━━━━━ EXTRACTED ENTRIES
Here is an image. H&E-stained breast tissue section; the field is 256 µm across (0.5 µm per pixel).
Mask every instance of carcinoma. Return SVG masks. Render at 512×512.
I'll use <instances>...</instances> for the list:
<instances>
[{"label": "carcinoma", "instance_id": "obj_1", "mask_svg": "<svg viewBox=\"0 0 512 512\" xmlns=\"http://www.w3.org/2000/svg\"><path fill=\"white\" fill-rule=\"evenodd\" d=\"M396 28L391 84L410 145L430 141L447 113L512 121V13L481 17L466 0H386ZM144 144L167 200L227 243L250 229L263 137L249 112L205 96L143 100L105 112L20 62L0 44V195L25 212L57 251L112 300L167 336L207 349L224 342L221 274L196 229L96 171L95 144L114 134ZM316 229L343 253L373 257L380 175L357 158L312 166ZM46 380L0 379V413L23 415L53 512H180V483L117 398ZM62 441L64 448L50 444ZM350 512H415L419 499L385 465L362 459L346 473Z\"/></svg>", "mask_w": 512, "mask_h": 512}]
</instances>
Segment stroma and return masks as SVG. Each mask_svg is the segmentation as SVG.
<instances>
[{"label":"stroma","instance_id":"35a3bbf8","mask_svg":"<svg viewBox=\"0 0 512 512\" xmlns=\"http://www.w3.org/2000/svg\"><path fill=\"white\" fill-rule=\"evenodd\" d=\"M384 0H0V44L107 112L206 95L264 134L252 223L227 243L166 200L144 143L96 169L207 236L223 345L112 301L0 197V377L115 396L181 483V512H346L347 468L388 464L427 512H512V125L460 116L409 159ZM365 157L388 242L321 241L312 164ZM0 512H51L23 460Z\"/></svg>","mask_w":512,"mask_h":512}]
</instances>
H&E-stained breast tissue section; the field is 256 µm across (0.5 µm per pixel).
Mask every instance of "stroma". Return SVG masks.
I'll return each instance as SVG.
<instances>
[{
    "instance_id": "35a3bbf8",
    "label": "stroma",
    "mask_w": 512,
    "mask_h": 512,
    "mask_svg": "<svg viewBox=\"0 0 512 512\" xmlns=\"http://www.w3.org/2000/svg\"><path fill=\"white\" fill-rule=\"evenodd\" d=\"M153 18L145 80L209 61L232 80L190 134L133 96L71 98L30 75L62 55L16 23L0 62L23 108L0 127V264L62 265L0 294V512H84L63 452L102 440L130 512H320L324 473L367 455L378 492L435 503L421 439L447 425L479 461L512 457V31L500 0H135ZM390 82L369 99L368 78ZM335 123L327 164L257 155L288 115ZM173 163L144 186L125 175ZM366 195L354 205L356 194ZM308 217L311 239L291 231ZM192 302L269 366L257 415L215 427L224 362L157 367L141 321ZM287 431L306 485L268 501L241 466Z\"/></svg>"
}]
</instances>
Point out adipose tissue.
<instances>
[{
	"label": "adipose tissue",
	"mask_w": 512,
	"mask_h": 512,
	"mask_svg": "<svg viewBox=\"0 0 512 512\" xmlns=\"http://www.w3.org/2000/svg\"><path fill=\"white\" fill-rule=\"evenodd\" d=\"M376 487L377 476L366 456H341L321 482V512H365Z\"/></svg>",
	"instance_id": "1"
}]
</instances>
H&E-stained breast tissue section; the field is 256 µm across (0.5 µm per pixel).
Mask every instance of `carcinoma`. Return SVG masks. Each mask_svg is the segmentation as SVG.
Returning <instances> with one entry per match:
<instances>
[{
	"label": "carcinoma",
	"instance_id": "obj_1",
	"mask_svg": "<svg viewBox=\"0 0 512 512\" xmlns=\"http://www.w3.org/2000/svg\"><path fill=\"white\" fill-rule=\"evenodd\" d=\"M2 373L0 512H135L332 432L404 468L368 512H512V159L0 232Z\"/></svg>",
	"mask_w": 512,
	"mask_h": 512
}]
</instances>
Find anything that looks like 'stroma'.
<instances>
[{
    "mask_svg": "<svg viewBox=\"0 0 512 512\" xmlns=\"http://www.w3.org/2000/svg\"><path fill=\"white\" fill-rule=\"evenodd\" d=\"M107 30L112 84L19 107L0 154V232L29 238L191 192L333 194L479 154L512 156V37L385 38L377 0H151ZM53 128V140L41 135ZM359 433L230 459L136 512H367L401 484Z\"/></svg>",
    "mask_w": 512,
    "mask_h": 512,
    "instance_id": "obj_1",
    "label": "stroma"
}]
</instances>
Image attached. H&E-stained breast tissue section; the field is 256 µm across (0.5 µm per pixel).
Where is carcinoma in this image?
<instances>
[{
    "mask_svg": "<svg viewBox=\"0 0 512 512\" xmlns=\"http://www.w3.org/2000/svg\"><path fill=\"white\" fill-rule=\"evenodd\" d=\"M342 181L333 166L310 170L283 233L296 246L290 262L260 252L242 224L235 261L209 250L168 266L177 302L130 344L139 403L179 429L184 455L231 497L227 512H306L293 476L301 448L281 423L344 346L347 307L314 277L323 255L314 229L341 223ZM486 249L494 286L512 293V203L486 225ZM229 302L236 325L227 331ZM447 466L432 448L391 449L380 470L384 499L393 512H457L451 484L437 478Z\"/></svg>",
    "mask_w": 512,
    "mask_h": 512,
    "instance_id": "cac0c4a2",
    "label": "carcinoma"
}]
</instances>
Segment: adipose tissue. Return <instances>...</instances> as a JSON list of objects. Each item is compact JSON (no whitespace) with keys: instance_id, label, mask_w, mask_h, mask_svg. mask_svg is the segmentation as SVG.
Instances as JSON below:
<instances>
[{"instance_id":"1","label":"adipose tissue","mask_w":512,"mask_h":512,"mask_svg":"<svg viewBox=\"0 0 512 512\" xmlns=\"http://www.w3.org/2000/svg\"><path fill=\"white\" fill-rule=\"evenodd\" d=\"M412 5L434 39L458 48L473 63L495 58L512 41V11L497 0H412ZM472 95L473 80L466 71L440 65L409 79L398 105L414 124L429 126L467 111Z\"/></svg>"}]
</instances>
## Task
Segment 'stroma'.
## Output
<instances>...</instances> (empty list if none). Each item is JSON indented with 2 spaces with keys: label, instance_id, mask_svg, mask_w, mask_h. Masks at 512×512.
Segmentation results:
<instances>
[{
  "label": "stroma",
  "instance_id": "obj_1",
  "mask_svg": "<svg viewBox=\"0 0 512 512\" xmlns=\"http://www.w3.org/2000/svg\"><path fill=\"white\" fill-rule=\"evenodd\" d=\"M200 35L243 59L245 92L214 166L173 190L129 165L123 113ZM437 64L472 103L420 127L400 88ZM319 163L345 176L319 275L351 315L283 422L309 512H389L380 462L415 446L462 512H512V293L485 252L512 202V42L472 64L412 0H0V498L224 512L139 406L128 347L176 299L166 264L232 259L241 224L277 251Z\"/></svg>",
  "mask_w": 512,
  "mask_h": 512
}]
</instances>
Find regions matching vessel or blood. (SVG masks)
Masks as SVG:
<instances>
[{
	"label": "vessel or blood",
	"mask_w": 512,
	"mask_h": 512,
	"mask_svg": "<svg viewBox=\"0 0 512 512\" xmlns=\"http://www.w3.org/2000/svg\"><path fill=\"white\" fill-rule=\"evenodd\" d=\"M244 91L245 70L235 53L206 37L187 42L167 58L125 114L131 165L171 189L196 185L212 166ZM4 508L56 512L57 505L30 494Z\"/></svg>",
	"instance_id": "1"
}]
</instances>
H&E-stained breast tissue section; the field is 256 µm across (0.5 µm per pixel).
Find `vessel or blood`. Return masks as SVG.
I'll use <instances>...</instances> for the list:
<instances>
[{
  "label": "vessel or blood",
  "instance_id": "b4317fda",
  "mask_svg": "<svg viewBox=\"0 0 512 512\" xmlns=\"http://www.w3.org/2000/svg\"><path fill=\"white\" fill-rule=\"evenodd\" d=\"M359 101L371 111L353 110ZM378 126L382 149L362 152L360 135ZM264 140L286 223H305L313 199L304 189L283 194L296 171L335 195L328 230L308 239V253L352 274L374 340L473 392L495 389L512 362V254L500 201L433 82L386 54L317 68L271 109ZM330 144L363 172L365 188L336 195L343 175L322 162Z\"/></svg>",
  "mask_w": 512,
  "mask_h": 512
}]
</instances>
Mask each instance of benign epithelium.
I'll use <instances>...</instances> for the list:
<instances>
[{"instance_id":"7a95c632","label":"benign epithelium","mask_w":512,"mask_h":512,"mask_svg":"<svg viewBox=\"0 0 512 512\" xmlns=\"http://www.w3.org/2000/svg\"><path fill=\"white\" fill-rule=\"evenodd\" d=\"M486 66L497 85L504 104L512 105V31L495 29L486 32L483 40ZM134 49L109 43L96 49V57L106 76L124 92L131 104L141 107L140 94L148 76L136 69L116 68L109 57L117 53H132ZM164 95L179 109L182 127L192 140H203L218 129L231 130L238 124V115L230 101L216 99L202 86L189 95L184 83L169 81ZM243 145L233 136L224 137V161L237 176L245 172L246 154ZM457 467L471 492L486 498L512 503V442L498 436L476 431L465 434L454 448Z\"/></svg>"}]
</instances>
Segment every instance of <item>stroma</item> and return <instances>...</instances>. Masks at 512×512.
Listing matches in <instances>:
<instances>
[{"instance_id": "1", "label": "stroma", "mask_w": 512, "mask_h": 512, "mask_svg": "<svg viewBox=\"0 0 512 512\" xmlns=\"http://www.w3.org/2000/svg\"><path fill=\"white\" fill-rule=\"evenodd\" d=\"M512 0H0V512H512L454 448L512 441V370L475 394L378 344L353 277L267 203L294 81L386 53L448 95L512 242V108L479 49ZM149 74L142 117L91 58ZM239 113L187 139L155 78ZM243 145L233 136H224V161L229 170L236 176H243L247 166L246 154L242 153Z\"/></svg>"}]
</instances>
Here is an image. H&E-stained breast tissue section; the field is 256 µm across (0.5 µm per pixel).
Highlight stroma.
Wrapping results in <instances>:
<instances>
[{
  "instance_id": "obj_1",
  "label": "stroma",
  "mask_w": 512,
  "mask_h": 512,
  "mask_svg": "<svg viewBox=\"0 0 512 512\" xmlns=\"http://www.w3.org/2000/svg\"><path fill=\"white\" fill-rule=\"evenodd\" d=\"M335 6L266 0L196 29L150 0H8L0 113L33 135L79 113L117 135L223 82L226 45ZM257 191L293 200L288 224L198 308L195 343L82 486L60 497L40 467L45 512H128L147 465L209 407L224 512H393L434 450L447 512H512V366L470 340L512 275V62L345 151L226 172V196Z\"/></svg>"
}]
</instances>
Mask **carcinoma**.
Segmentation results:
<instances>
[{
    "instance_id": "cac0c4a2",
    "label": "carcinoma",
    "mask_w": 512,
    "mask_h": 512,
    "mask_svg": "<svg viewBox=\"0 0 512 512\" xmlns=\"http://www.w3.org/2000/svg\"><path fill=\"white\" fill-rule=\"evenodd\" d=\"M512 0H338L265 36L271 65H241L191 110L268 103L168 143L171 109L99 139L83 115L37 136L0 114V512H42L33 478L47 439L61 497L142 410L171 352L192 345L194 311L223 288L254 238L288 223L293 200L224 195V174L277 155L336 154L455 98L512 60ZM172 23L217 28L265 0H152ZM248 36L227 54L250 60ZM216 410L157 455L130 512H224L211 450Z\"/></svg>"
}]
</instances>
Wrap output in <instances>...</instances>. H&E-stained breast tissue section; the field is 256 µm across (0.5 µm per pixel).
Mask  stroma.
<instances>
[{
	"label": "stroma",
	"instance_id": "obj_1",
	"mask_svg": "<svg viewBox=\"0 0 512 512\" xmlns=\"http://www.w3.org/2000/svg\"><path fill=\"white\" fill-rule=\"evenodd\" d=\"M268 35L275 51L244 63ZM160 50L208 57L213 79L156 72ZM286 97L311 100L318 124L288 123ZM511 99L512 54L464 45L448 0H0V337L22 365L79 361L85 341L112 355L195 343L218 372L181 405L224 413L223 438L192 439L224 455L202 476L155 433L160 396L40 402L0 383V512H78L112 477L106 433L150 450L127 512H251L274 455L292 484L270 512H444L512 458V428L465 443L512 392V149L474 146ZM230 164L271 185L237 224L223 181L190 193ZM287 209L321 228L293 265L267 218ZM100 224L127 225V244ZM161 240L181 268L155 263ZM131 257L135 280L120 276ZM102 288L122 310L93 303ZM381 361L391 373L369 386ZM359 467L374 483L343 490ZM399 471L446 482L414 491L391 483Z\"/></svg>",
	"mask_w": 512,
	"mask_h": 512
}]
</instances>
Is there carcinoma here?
━━━━━━━━━━
> _WRITTEN TASK_
Produce only the lines from the line containing "Segment every instance" through the line containing "Wrap output in", inclusive of both, exactly as they stand in the entries above.

> _EXPECTED OUTPUT_
Segment every instance of <item>stroma</item> and return <instances>...</instances>. Masks at 512×512.
Listing matches in <instances>:
<instances>
[{"instance_id": "1", "label": "stroma", "mask_w": 512, "mask_h": 512, "mask_svg": "<svg viewBox=\"0 0 512 512\" xmlns=\"http://www.w3.org/2000/svg\"><path fill=\"white\" fill-rule=\"evenodd\" d=\"M512 0H0V512H512L454 448L512 441V370L475 394L378 344L353 277L267 203L294 81L386 53L448 95L512 242V108L479 49ZM149 74L142 117L91 58ZM239 113L187 139L155 78ZM243 145L233 136H224V161L229 170L236 176H243L247 166L246 154L242 153Z\"/></svg>"}]
</instances>
Here is an image. H&E-stained breast tissue section; the field is 256 µm across (0.5 µm per pixel).
Highlight stroma.
Wrapping results in <instances>:
<instances>
[{
  "instance_id": "obj_1",
  "label": "stroma",
  "mask_w": 512,
  "mask_h": 512,
  "mask_svg": "<svg viewBox=\"0 0 512 512\" xmlns=\"http://www.w3.org/2000/svg\"><path fill=\"white\" fill-rule=\"evenodd\" d=\"M335 6L266 0L196 29L150 0H8L0 113L33 135L79 113L117 135L223 82L226 45ZM257 191L293 200L288 224L198 308L195 343L82 486L60 497L40 467L45 512H128L147 465L209 407L224 512H393L434 450L447 512H512V366L470 340L512 275V62L345 151L226 172V196Z\"/></svg>"
}]
</instances>
Mask **carcinoma**.
Segmentation results:
<instances>
[{
    "instance_id": "cac0c4a2",
    "label": "carcinoma",
    "mask_w": 512,
    "mask_h": 512,
    "mask_svg": "<svg viewBox=\"0 0 512 512\" xmlns=\"http://www.w3.org/2000/svg\"><path fill=\"white\" fill-rule=\"evenodd\" d=\"M512 0H338L265 36L271 65H241L191 110L268 103L168 143L171 109L99 139L83 115L37 136L0 114V512H42L33 478L47 439L61 497L142 410L171 352L192 345L194 311L223 288L254 238L288 223L293 200L224 195V174L277 155L336 154L455 98L512 60ZM172 23L217 28L265 0H152ZM248 36L227 54L250 60ZM216 410L157 455L130 512H224L211 450Z\"/></svg>"
}]
</instances>
Wrap output in <instances>...</instances>. H&E-stained breast tissue section; the field is 256 µm across (0.5 µm per pixel).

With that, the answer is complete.